EXERCISE -> Return exactly the lines from the "The telefon/szary moved" line through the last line of the entries below. Include no pictures.

Saved data entries
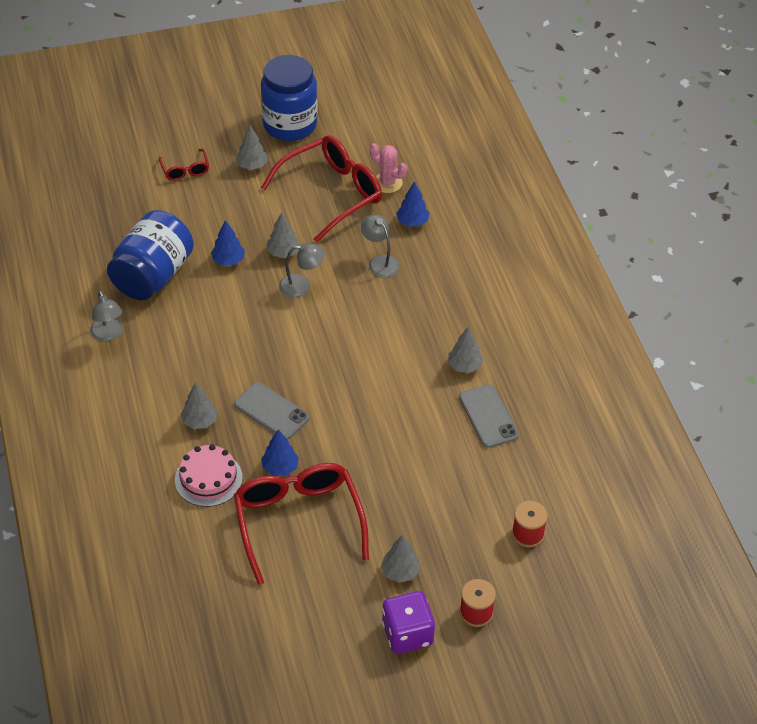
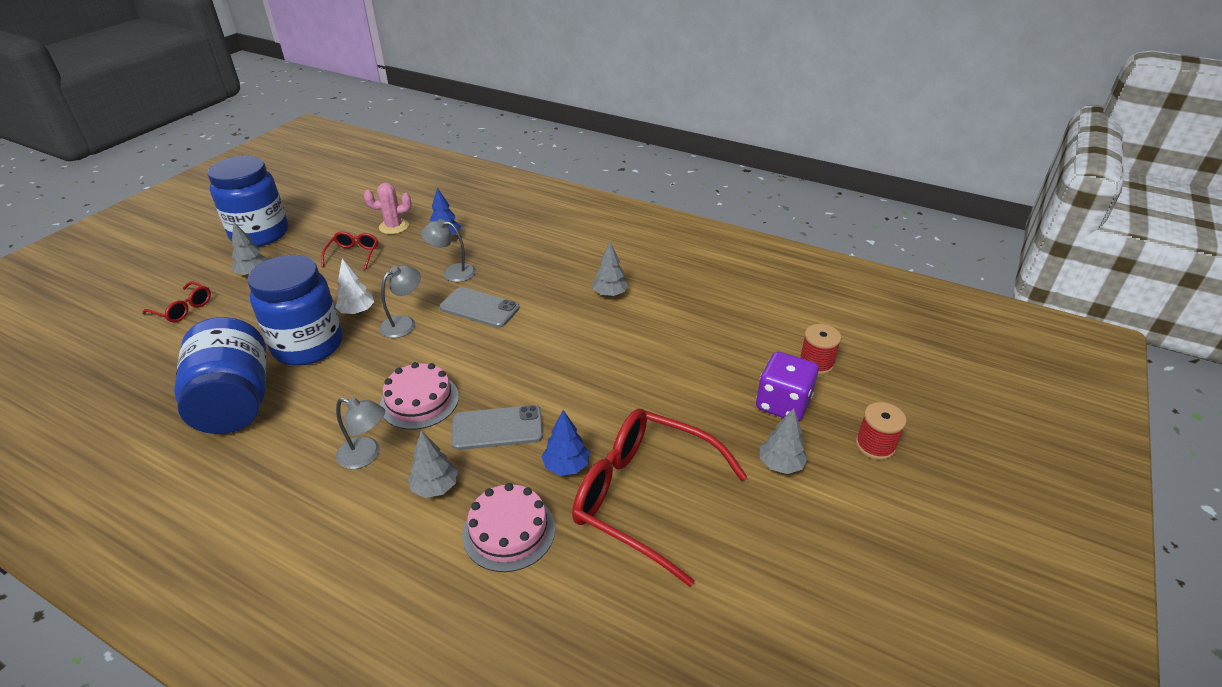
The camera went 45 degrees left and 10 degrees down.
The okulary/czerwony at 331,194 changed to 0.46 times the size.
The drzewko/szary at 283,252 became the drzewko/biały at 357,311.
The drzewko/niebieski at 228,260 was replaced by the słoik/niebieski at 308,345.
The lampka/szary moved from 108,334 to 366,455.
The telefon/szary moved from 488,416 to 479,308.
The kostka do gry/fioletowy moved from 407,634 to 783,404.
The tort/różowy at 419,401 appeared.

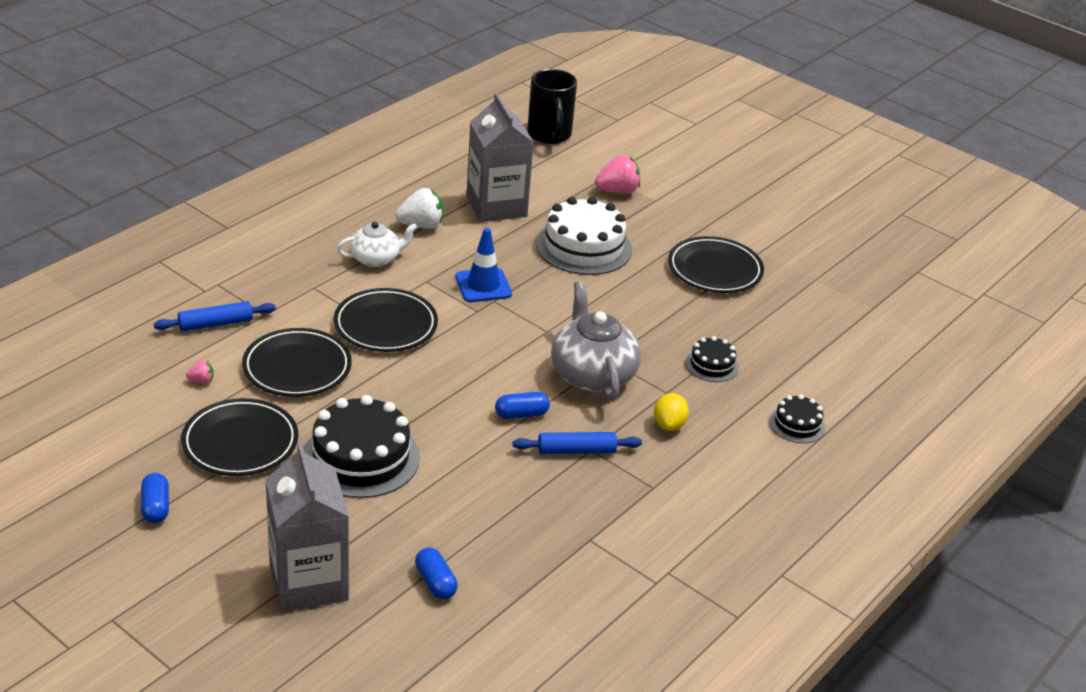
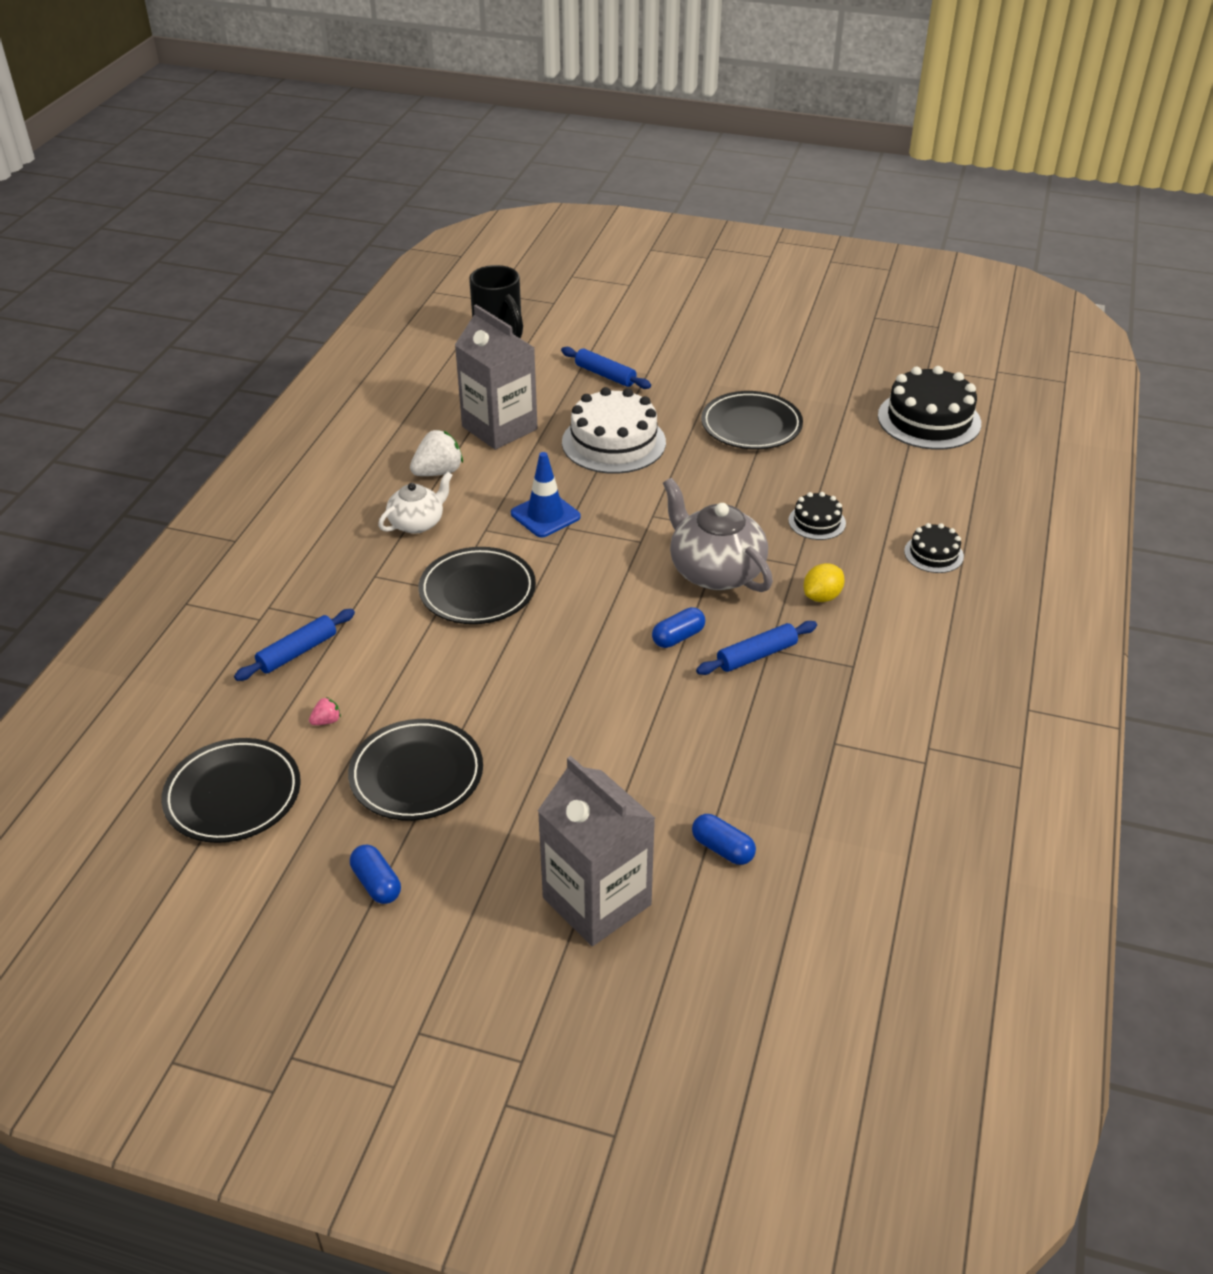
The camera went 20 degrees left and 5 degrees up.
The truskawka/różowy at 617,191 was replaced by the wałek do ciasta/niebieski at 605,375.
The talerz/czarny moved from 297,367 to 233,795.
The cytryna/żółty at 669,425 turned 60 degrees clockwise.
The tort/czarny moved from 361,457 to 929,420.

ANSWER TO THE PROBLEM ->
The telefon/szary moved from 488,416 to 479,308.
The kostka do gry/fioletowy moved from 407,634 to 783,404.
The tort/różowy at 419,401 appeared.

The camera went 20 degrees left and 5 degrees up.
The truskawka/różowy at 617,191 was replaced by the wałek do ciasta/niebieski at 605,375.
The talerz/czarny moved from 297,367 to 233,795.
The cytryna/żółty at 669,425 turned 60 degrees clockwise.
The tort/czarny moved from 361,457 to 929,420.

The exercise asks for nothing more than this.